Start of DATA EXCERPTS
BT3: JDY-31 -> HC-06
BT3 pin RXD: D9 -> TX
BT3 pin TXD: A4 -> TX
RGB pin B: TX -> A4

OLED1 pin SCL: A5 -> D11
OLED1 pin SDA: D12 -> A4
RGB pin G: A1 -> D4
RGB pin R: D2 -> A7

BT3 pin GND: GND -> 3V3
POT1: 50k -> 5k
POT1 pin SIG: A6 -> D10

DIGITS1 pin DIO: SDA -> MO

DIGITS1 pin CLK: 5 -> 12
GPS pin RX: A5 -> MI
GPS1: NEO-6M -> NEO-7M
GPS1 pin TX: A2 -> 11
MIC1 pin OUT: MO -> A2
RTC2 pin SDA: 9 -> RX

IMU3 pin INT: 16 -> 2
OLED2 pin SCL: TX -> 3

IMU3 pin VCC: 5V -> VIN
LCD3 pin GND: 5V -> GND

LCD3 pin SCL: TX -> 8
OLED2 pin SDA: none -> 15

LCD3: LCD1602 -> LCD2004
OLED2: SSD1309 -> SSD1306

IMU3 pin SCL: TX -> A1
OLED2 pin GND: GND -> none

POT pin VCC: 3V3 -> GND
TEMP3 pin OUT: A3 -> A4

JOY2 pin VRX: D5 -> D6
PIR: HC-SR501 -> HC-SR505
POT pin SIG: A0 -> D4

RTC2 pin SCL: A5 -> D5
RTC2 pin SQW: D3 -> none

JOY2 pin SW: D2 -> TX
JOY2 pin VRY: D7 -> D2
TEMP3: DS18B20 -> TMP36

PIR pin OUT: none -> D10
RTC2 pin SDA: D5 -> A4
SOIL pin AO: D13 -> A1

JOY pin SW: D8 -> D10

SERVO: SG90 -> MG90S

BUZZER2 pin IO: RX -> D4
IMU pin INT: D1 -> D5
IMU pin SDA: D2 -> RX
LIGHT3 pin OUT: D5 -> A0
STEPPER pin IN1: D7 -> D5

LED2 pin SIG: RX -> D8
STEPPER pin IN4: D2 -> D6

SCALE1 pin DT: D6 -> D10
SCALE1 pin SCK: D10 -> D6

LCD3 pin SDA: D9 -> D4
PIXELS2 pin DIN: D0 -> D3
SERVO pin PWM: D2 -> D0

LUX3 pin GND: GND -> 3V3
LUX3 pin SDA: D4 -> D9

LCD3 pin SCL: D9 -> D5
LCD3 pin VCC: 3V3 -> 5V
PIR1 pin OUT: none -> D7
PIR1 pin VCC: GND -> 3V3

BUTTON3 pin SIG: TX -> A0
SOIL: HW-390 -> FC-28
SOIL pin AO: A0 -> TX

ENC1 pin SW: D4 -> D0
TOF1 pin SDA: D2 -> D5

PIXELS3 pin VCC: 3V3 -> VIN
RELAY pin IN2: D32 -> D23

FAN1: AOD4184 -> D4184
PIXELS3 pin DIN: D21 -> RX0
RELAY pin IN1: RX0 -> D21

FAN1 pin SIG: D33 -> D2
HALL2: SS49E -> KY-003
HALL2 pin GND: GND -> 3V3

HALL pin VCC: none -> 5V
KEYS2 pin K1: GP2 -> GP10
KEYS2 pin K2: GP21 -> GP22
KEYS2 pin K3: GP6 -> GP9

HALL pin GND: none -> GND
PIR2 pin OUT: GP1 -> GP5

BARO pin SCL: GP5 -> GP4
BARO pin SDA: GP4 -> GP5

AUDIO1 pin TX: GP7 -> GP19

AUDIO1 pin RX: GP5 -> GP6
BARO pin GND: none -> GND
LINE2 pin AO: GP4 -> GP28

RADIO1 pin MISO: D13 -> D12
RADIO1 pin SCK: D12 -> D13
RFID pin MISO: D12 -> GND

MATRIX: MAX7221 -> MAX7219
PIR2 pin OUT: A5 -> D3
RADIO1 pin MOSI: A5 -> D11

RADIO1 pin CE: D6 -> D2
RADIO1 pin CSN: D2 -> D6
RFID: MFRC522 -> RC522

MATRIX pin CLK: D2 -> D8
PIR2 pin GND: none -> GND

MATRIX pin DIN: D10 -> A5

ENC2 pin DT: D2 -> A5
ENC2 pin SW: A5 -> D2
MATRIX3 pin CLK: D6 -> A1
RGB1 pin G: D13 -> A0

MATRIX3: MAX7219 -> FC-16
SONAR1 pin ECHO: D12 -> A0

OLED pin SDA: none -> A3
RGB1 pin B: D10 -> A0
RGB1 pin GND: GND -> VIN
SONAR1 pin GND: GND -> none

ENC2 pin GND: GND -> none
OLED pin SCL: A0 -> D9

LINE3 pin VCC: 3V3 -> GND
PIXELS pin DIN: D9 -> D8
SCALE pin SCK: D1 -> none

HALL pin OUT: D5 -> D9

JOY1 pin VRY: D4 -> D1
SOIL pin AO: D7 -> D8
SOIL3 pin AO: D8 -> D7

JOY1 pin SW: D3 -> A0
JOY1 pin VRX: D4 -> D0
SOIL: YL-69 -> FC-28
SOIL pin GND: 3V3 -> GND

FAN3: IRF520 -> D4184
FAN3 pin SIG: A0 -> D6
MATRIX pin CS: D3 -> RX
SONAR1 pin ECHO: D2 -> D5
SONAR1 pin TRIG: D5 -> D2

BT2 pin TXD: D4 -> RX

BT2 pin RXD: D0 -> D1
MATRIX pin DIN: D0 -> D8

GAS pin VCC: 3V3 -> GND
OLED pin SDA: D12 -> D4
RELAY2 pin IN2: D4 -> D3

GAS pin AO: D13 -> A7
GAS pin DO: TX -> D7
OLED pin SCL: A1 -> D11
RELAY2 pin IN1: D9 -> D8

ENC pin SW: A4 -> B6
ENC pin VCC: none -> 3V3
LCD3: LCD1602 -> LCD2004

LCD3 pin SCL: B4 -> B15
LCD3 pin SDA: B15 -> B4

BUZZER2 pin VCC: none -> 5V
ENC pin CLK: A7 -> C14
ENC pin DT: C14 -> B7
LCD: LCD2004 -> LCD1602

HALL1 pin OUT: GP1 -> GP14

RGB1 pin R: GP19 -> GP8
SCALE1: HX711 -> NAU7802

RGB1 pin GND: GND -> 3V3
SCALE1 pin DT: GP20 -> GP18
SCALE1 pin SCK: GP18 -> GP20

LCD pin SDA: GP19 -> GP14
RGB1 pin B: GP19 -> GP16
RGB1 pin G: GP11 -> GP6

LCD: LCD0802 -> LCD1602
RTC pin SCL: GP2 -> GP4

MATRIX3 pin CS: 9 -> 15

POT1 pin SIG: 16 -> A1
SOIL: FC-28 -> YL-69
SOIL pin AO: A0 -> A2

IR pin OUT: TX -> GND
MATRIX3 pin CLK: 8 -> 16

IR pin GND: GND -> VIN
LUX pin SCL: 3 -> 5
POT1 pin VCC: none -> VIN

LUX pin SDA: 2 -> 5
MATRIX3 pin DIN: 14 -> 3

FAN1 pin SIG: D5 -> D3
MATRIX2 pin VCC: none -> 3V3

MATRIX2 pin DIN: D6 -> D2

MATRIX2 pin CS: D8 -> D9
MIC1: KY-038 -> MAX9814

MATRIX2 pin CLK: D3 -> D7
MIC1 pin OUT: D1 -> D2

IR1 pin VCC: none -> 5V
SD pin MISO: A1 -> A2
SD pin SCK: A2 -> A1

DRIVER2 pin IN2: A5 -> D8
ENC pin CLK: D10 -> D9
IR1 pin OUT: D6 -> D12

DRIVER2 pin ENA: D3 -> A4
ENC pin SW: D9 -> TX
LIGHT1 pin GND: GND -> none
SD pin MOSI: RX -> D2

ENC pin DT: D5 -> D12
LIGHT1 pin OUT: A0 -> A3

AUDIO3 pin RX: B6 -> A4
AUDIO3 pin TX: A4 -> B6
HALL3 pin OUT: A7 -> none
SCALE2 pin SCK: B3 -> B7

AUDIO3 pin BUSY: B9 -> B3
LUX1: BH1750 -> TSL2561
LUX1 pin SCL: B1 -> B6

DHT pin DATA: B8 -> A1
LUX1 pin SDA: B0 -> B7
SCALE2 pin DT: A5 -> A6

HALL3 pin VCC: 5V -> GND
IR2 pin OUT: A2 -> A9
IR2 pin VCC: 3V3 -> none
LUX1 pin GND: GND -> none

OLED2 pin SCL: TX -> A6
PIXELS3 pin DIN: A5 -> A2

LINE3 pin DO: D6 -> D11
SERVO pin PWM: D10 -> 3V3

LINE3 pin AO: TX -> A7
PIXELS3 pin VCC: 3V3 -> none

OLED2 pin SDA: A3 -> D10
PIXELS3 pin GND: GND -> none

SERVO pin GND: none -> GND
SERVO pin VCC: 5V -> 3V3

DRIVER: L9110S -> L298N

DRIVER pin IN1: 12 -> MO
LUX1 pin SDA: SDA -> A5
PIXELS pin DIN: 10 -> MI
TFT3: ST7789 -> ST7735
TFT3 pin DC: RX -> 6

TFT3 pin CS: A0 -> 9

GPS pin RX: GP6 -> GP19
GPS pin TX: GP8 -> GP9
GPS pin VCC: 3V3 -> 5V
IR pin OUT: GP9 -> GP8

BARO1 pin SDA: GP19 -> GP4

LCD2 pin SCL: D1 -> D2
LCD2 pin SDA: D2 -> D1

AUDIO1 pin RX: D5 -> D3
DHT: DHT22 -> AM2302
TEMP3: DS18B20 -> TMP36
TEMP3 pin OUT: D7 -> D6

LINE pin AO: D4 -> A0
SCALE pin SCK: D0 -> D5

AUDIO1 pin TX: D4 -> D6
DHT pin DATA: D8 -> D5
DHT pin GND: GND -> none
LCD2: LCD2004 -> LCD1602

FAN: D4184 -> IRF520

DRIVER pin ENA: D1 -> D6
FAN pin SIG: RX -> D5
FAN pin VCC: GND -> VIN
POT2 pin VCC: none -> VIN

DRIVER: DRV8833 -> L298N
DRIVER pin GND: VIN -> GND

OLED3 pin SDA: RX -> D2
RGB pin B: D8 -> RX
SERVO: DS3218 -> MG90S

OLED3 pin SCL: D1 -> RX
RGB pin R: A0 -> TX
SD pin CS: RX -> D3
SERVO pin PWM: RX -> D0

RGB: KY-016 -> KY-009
End of DATA EXCERPTS
EXERCISE: Repeat word for word the lines above that run from the line containing "STEPPER pin IN4: D2 -> D6" through the line containing "RELAY pin IN2: D32 -> D23", both ends included, and nothing else.

RESPONSE AREA:
STEPPER pin IN4: D2 -> D6

SCALE1 pin DT: D6 -> D10
SCALE1 pin SCK: D10 -> D6

LCD3 pin SDA: D9 -> D4
PIXELS2 pin DIN: D0 -> D3
SERVO pin PWM: D2 -> D0

LUX3 pin GND: GND -> 3V3
LUX3 pin SDA: D4 -> D9

LCD3 pin SCL: D9 -> D5
LCD3 pin VCC: 3V3 -> 5V
PIR1 pin OUT: none -> D7
PIR1 pin VCC: GND -> 3V3

BUTTON3 pin SIG: TX -> A0
SOIL: HW-390 -> FC-28
SOIL pin AO: A0 -> TX

ENC1 pin SW: D4 -> D0
TOF1 pin SDA: D2 -> D5

PIXELS3 pin VCC: 3V3 -> VIN
RELAY pin IN2: D32 -> D23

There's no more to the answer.